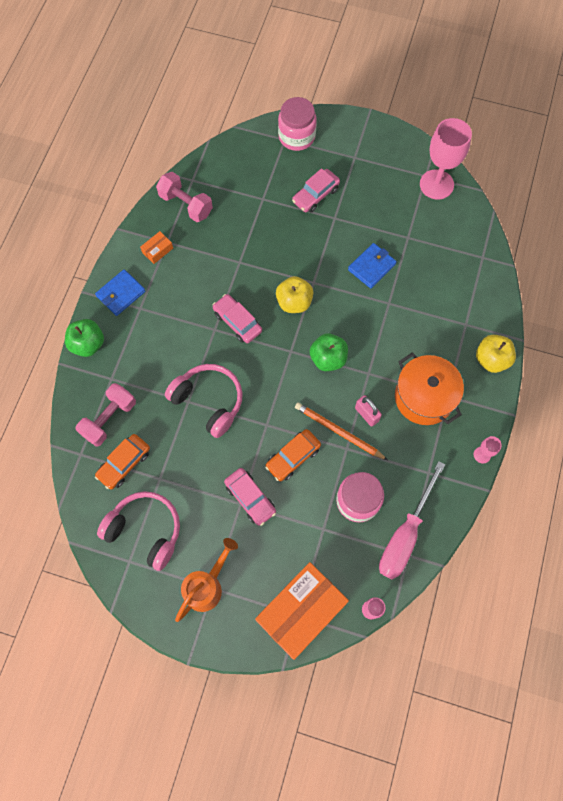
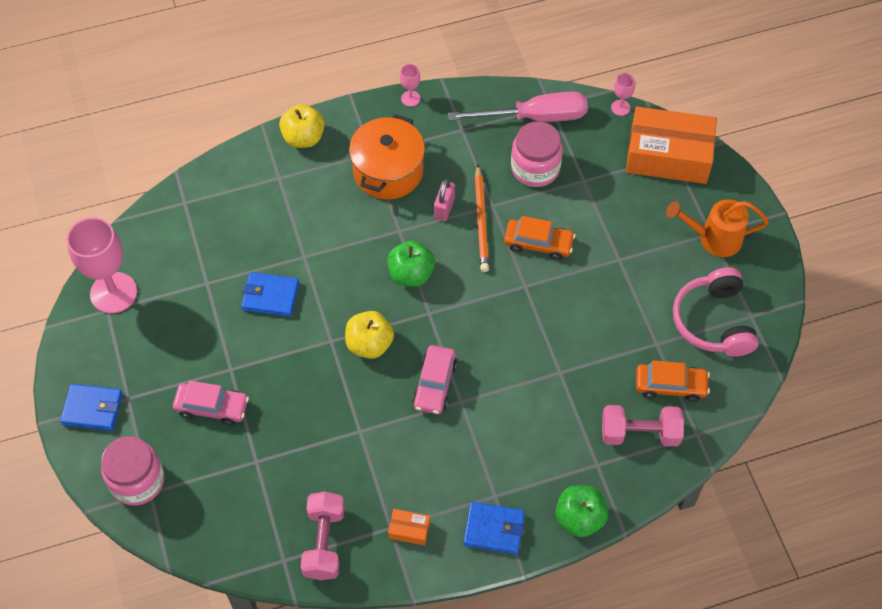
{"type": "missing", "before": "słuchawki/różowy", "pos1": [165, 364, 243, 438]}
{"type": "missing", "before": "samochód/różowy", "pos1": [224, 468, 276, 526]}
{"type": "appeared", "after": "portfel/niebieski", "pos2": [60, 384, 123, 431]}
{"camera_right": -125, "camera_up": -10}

++++++++

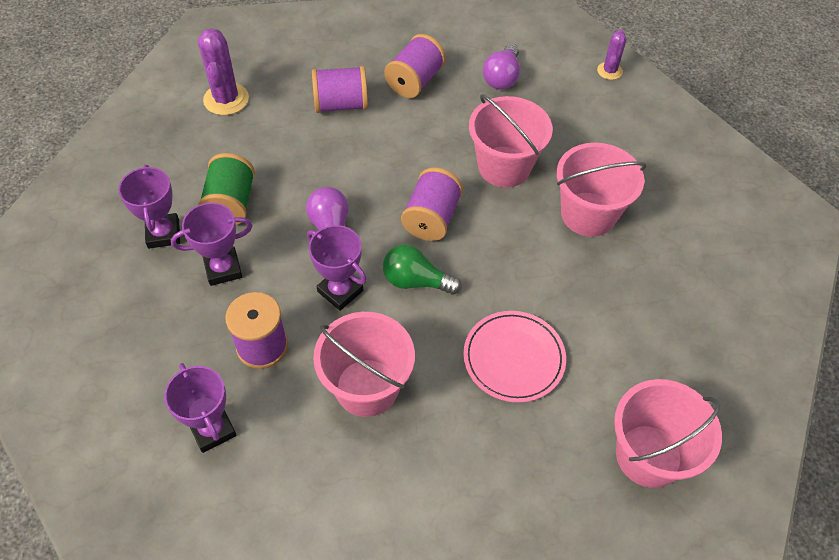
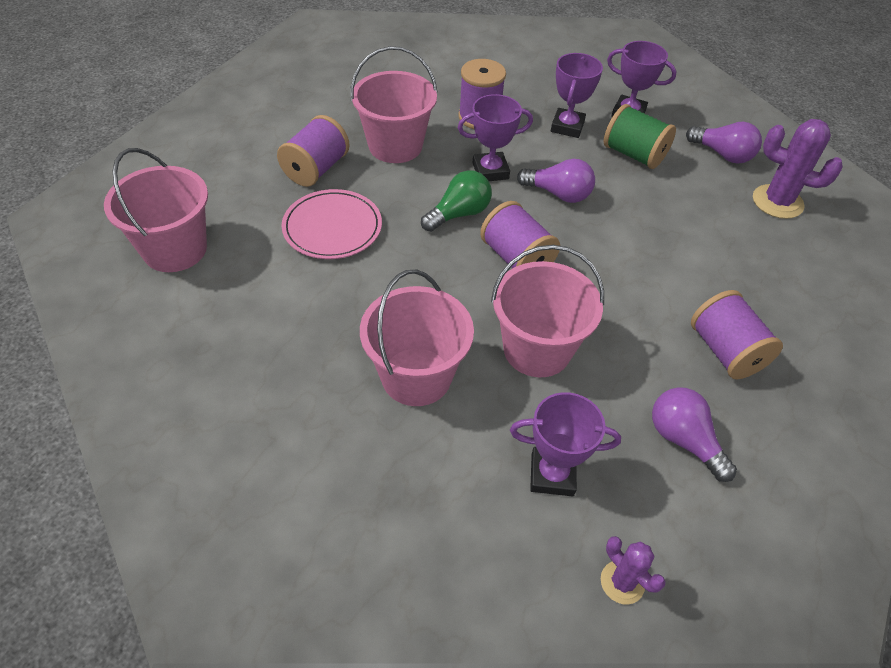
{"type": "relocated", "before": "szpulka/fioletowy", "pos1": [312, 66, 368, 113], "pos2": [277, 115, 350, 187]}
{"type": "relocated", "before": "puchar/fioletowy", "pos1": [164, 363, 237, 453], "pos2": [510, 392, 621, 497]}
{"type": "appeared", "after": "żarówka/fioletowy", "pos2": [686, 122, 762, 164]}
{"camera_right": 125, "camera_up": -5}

++++++++

TASK ITEM
Find every line of the records holding "różowy". Answer with the count alone.

EXERCISE RESPONSE
2